Records Start Marker

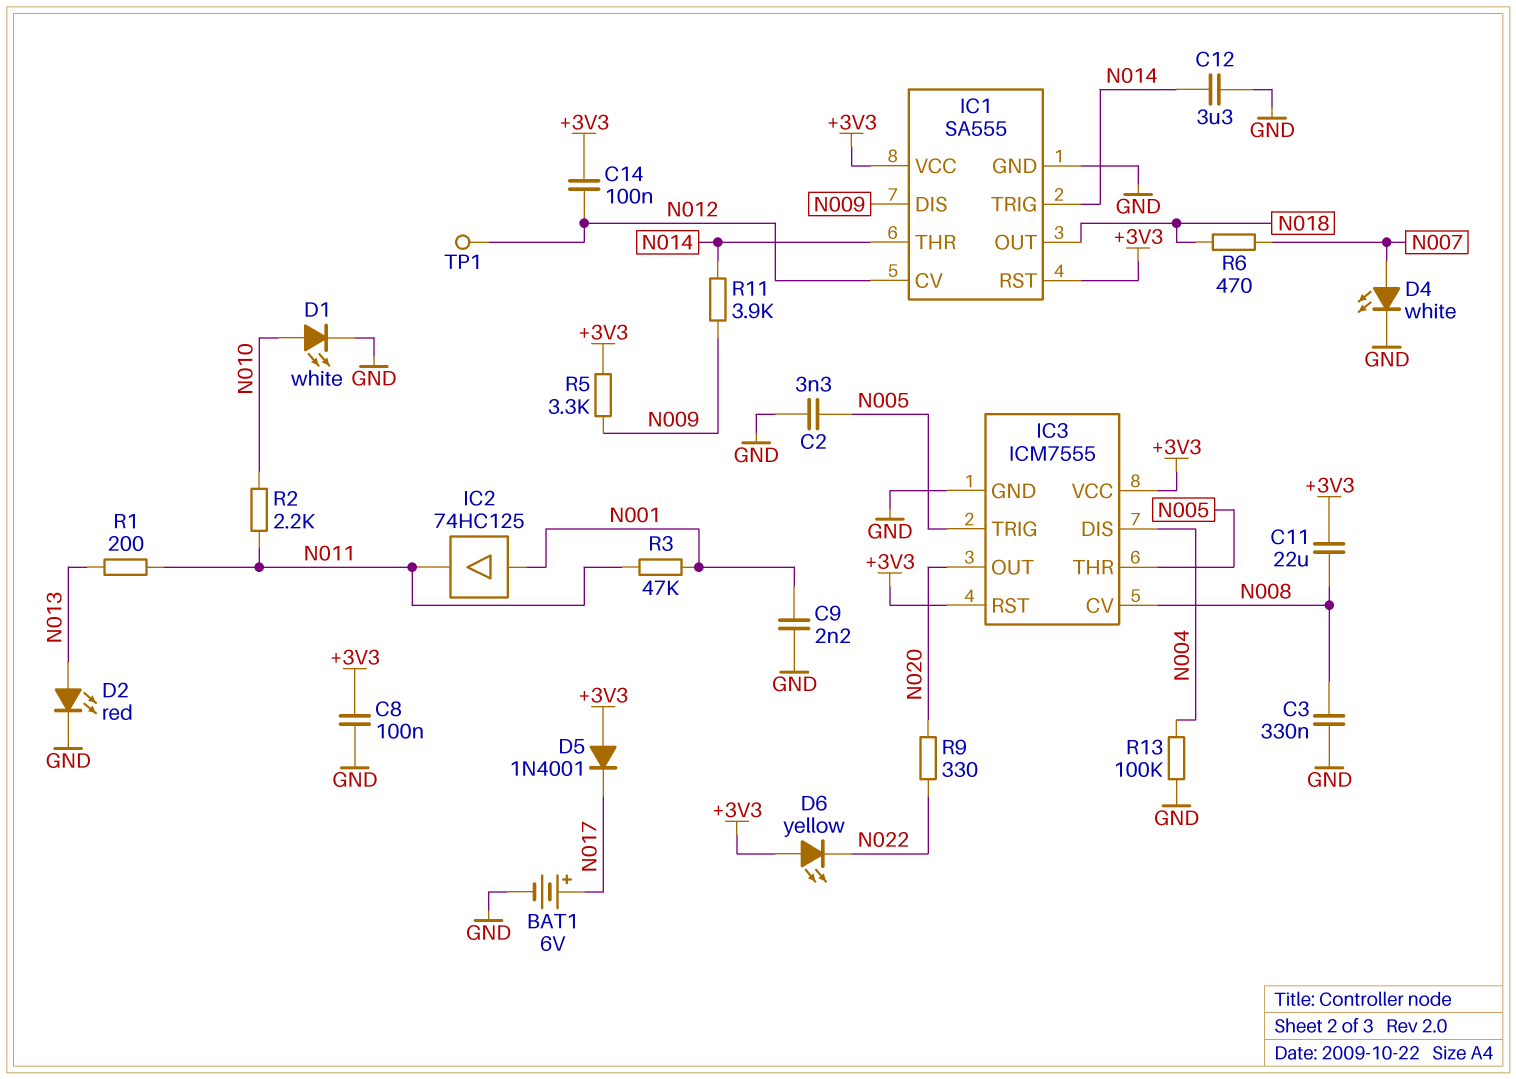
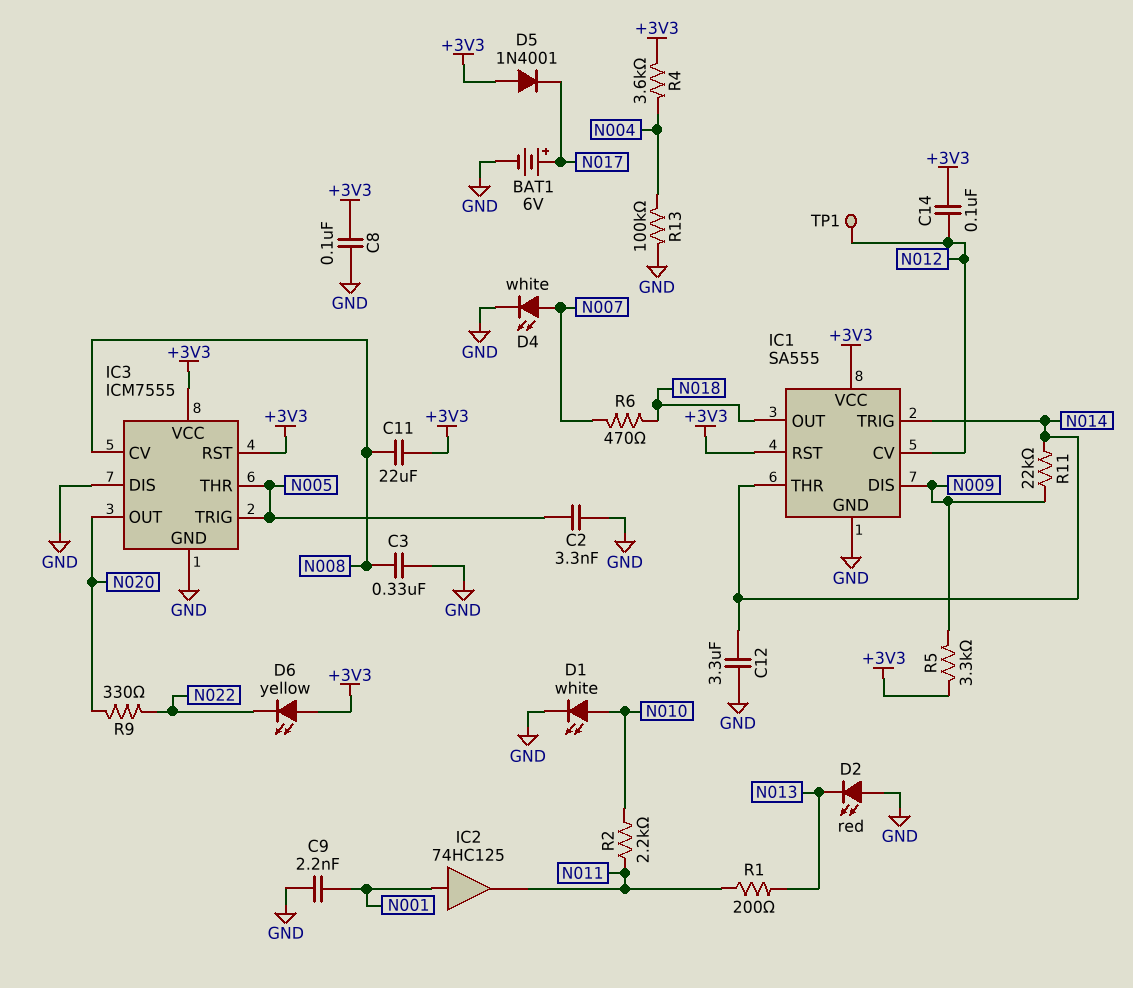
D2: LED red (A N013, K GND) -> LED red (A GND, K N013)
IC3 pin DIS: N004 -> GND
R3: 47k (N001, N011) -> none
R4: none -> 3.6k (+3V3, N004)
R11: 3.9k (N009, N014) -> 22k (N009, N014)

Records End Marker
Records Start Marker

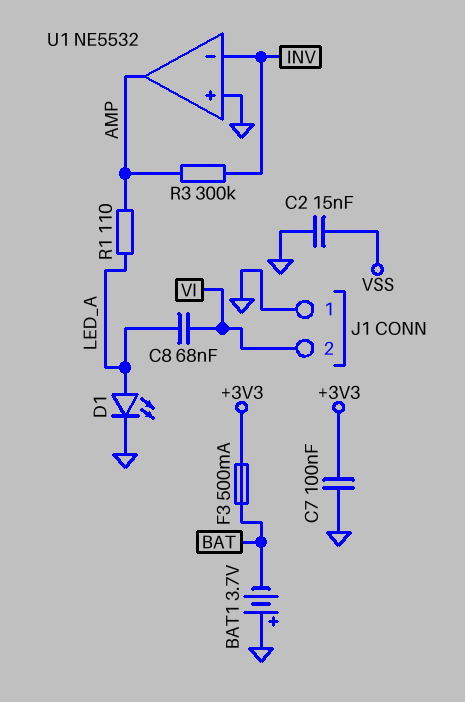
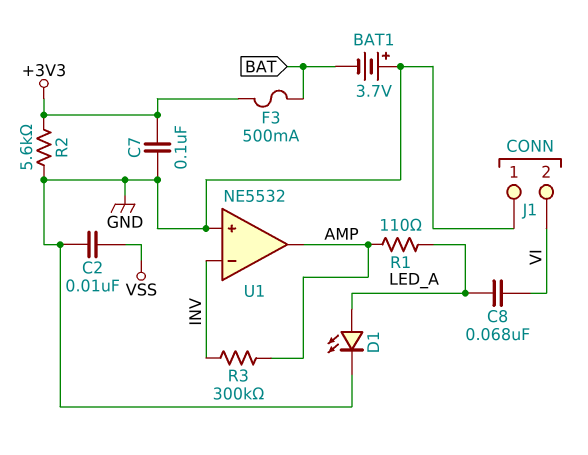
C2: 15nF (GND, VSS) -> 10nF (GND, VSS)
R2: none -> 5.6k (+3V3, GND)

Records End Marker

▶ Work instruction: Only the lines above starting with the one with "D2: LED red" and going through the one with "R11: 3.9k (N009, N014) -> 22k (N009, N014)" are to be copied, word for word and with both ends kept.

▶ Answer area:
D2: LED red (A N013, K GND) -> LED red (A GND, K N013)
IC3 pin DIS: N004 -> GND
R3: 47k (N001, N011) -> none
R4: none -> 3.6k (+3V3, N004)
R11: 3.9k (N009, N014) -> 22k (N009, N014)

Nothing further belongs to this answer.